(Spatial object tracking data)

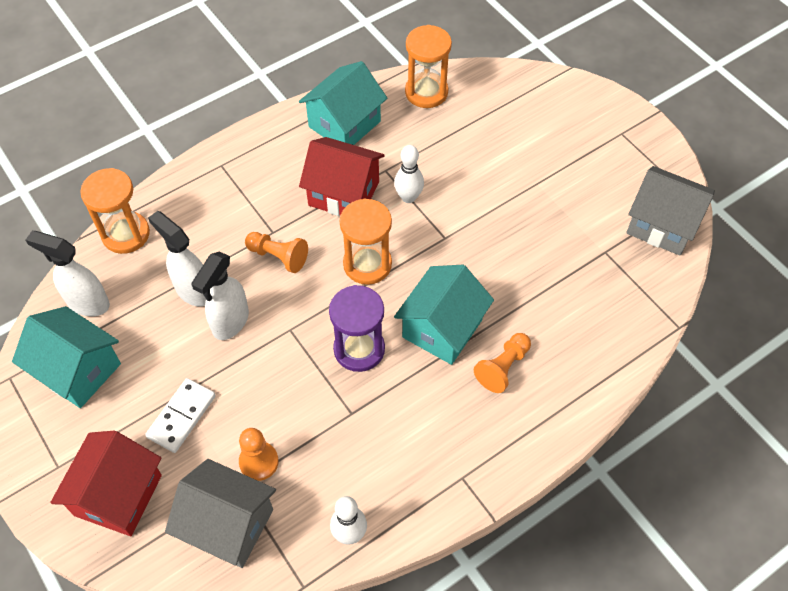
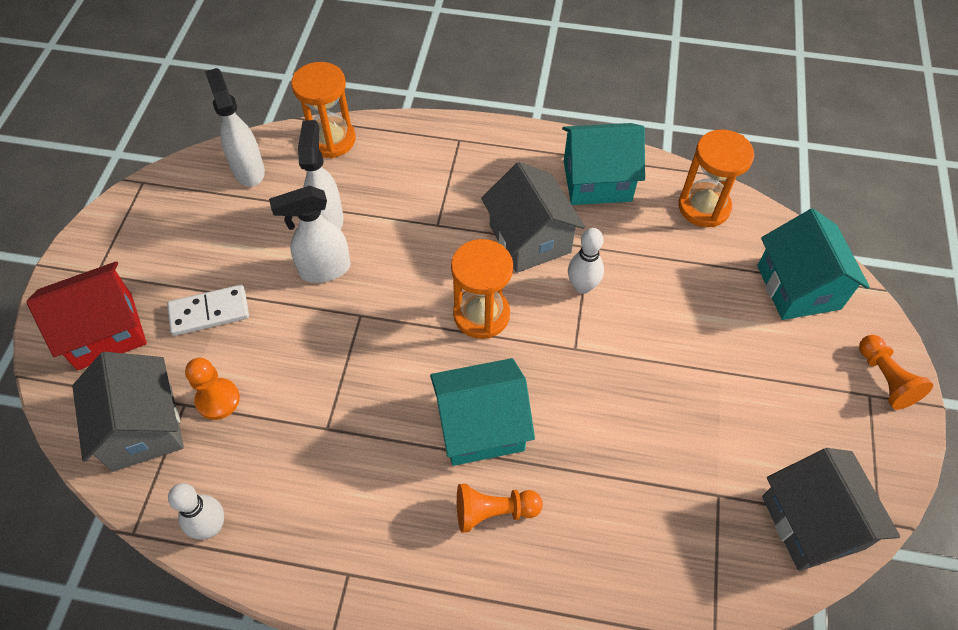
camera: 45 degrees right, 0 degrees up
turquoise house [12,306,121,408] -> turquoise house moved to [757,209,870,320]
orange pawn [245,232,308,273] -> orange pawn moved to [859,335,933,410]
red house [299,137,385,216] -> grey house [481,162,585,273]
purple hourglass [329,285,385,372] -> none

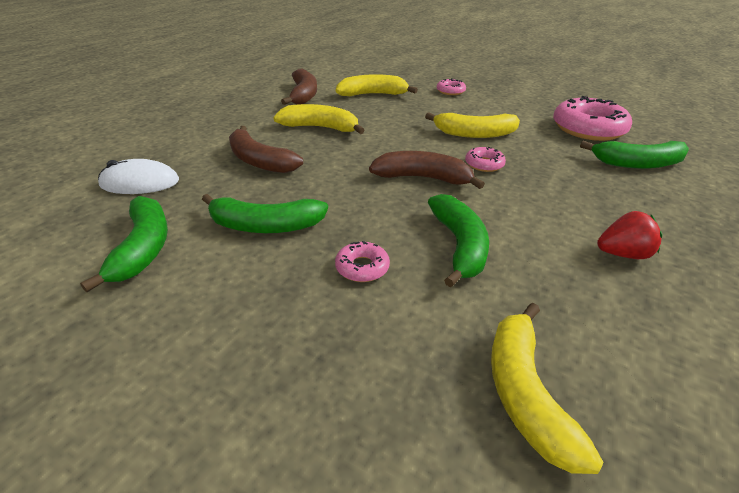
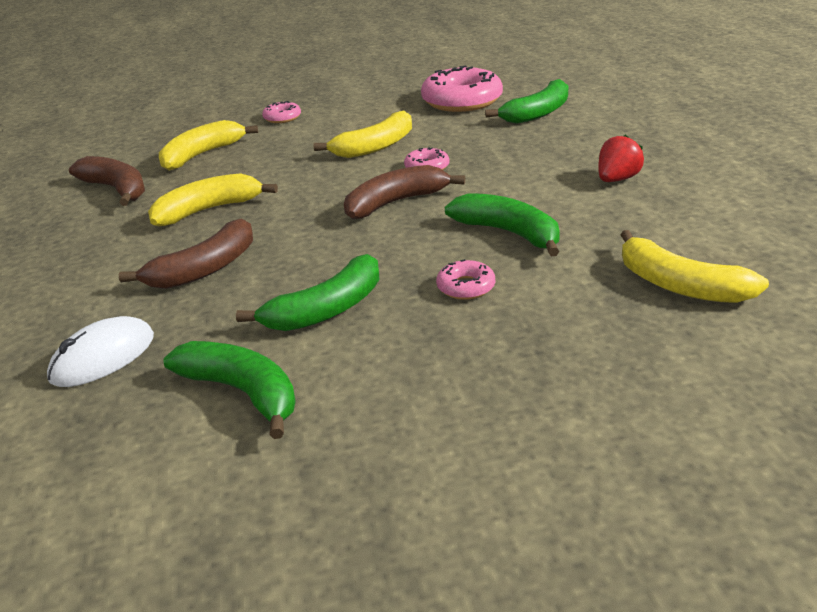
camera: 40 degrees left, 5 degrees down
brown banana [229,126,303,173] -> brown banana turned 45 degrees counterclockwise [119,218,253,289]

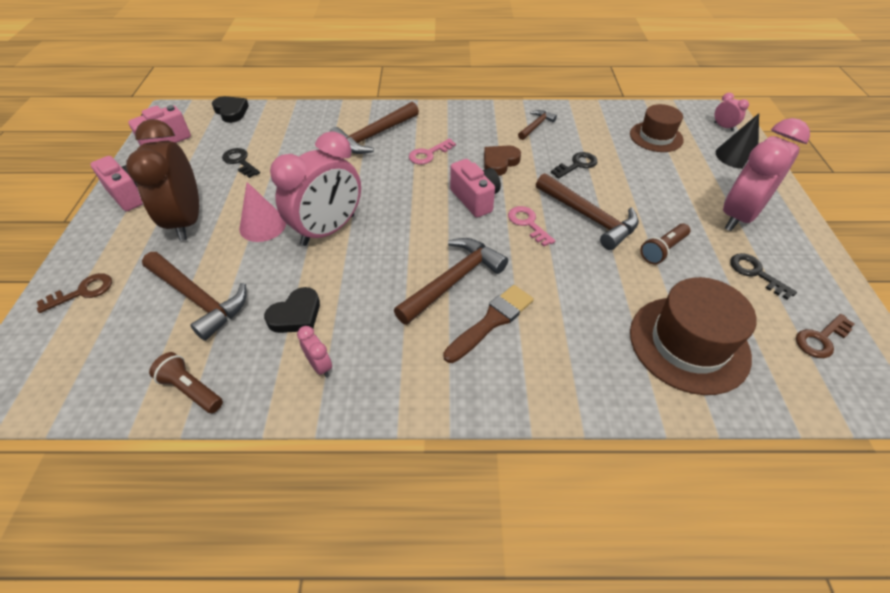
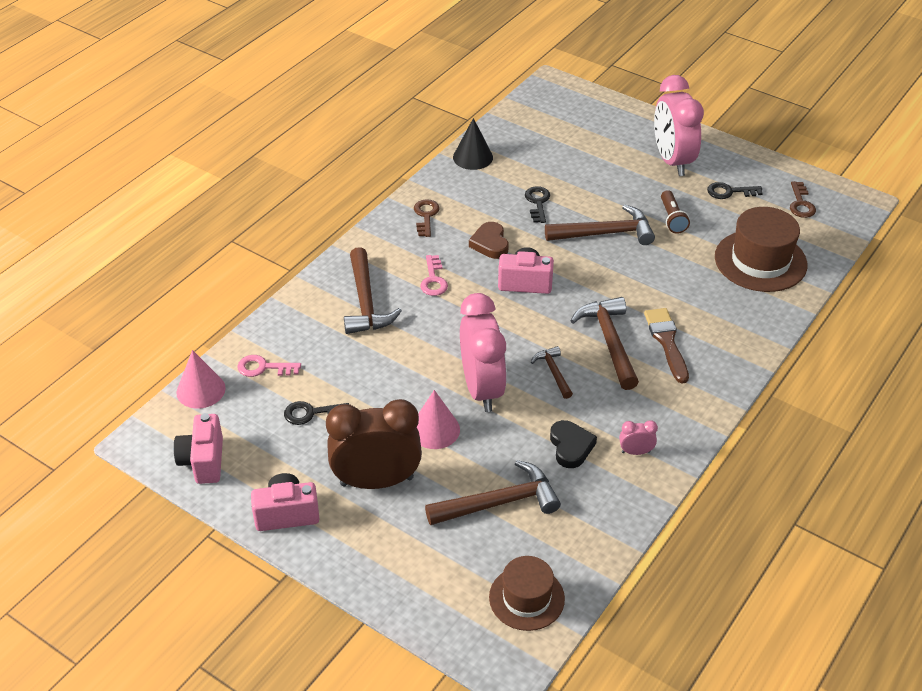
camera: 55 degrees left, 5 degrees down
brown key [37,273,112,313] -> brown key moved to [414,199,440,237]
brown clock [126,119,199,241] -> brown clock turned 150 degrees clockwise [326,399,422,489]
brown flashlight [149,352,223,413] -> none
black heart [212,96,249,123] -> pink cone [176,350,226,408]
pink key [508,206,555,247] -> pink key moved to [238,355,301,377]
brown hammer [518,110,557,140] -> brown hammer moved to [531,346,573,399]
brown hat [630,104,684,152] -> brown hat moved to [489,556,565,631]
pink clock [714,93,749,131] -> none
black cone [716,113,759,169] -> black cone moved to [453,118,493,170]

» **TASK BRIEF**: Only the lines from the one containing "brown hat [630,104,684,152]" to the end of the records should be repeated, exactly as they appear.

» **EXERCISE SOLUTION**:
brown hat [630,104,684,152] -> brown hat moved to [489,556,565,631]
pink clock [714,93,749,131] -> none
black cone [716,113,759,169] -> black cone moved to [453,118,493,170]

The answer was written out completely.